*** Opening of DATA TO USE ***

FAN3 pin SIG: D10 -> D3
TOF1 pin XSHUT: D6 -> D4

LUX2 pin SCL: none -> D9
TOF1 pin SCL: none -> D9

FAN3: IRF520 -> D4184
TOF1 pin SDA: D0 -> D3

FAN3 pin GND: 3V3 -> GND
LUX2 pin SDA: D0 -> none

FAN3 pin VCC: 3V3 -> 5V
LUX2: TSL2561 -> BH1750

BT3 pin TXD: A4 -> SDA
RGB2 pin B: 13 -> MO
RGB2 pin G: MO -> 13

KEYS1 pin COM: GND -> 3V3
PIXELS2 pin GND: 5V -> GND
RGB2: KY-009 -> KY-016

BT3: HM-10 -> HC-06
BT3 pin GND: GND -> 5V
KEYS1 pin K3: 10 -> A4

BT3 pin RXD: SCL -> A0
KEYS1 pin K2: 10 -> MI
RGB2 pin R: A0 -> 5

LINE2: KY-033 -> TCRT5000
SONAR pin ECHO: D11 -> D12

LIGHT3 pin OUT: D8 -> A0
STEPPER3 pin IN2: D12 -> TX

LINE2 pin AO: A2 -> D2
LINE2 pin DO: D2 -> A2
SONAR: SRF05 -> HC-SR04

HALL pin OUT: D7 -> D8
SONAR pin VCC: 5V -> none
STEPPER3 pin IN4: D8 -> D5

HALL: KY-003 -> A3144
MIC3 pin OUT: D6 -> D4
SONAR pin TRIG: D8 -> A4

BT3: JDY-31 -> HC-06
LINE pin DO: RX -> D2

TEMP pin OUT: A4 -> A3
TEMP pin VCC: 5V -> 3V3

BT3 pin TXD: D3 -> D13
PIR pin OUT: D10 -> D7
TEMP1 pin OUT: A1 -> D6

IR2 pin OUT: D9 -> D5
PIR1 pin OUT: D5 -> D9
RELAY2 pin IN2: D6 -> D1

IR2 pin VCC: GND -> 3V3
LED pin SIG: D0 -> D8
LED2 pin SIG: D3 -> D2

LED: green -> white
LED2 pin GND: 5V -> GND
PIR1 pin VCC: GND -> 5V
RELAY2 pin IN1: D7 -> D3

*** Close of DATA TO USE ***

WORK INSTRUCTIONS -> Using the data above, print exactly the lines from the line that contains "HALL pin OUT: D7 -> D8" through the line that contains "LED: green -> white", with both included.

YOUR SOLUTION ->
HALL pin OUT: D7 -> D8
SONAR pin VCC: 5V -> none
STEPPER3 pin IN4: D8 -> D5

HALL: KY-003 -> A3144
MIC3 pin OUT: D6 -> D4
SONAR pin TRIG: D8 -> A4

BT3: JDY-31 -> HC-06
LINE pin DO: RX -> D2

TEMP pin OUT: A4 -> A3
TEMP pin VCC: 5V -> 3V3

BT3 pin TXD: D3 -> D13
PIR pin OUT: D10 -> D7
TEMP1 pin OUT: A1 -> D6

IR2 pin OUT: D9 -> D5
PIR1 pin OUT: D5 -> D9
RELAY2 pin IN2: D6 -> D1

IR2 pin VCC: GND -> 3V3
LED pin SIG: D0 -> D8
LED2 pin SIG: D3 -> D2

LED: green -> white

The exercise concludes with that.